TRY IT: In the records below, some lines contain the word "none". Copy each of them.

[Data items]
== Segment start ==
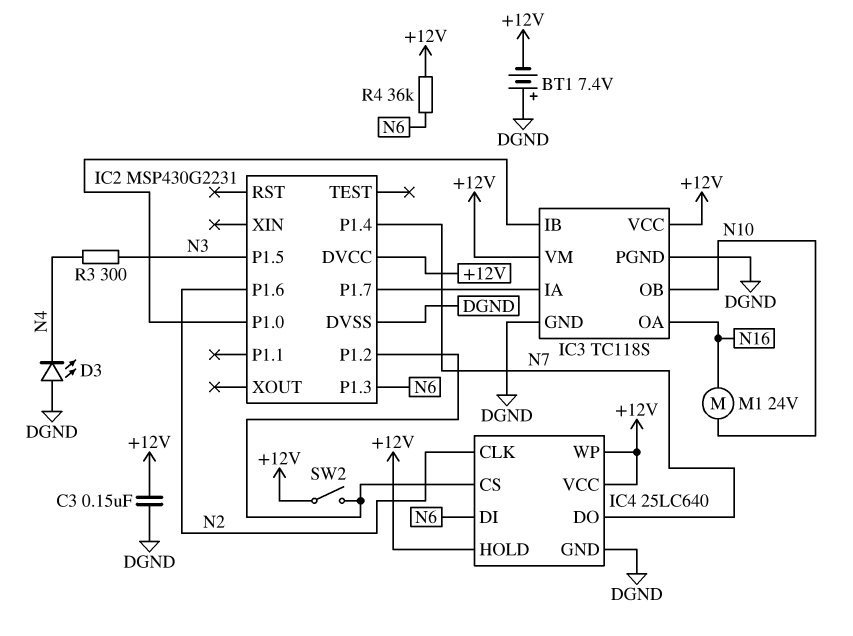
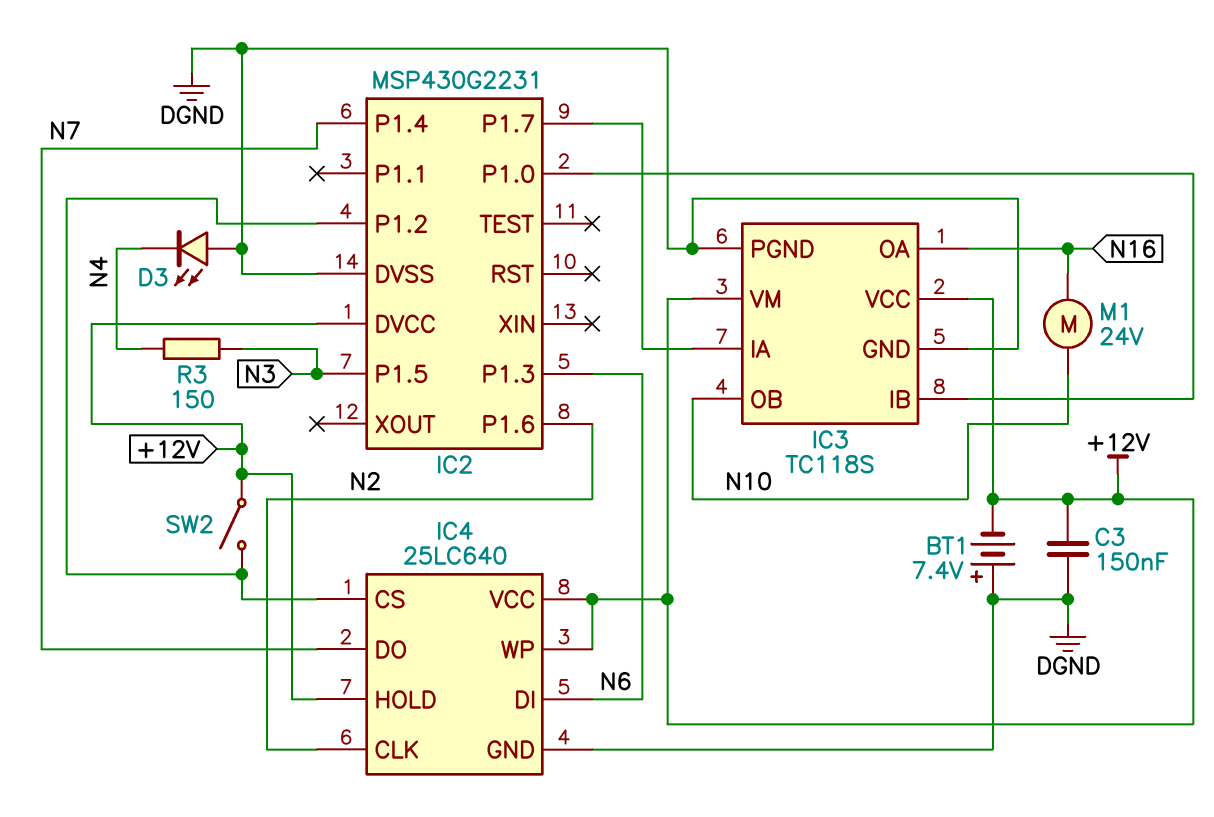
R3: 300 (N3, N4) -> 150 (N3, N4)
R4: 36k (+12V, N6) -> none

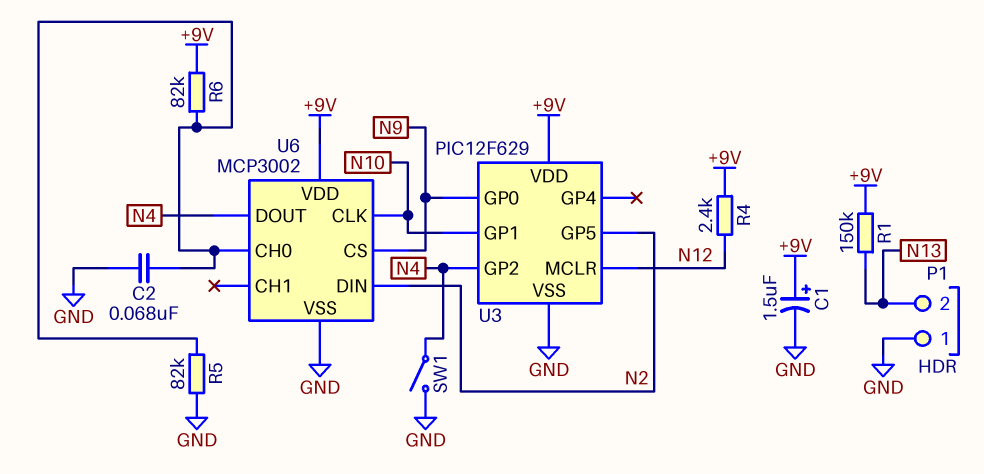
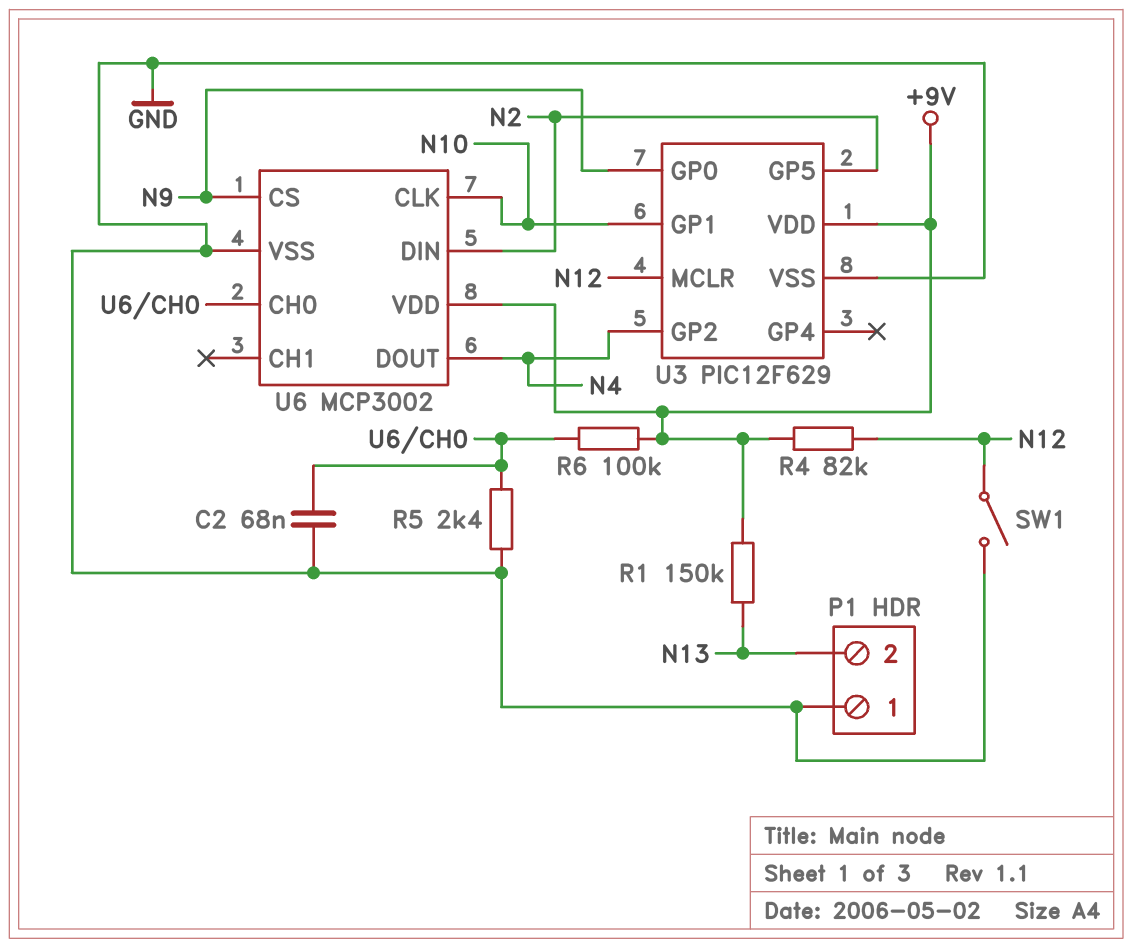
C1: 1.5uF (plus +9V, minus GND) -> none
R4: 2.4k (+9V, N12) -> 82k (+9V, N12)
R5: 82k (GND, U6/CH0) -> 2.4k (GND, U6/CH0)
R6: 82k (+9V, U6/CH0) -> 100k (+9V, U6/CH0)
SW1: switch (GND, N4) -> switch (GND, N12)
== Segment end ==
ANSWER TO THIS PROBLEM:
R4: 36k (+12V, N6) -> none
C1: 1.5uF (plus +9V, minus GND) -> none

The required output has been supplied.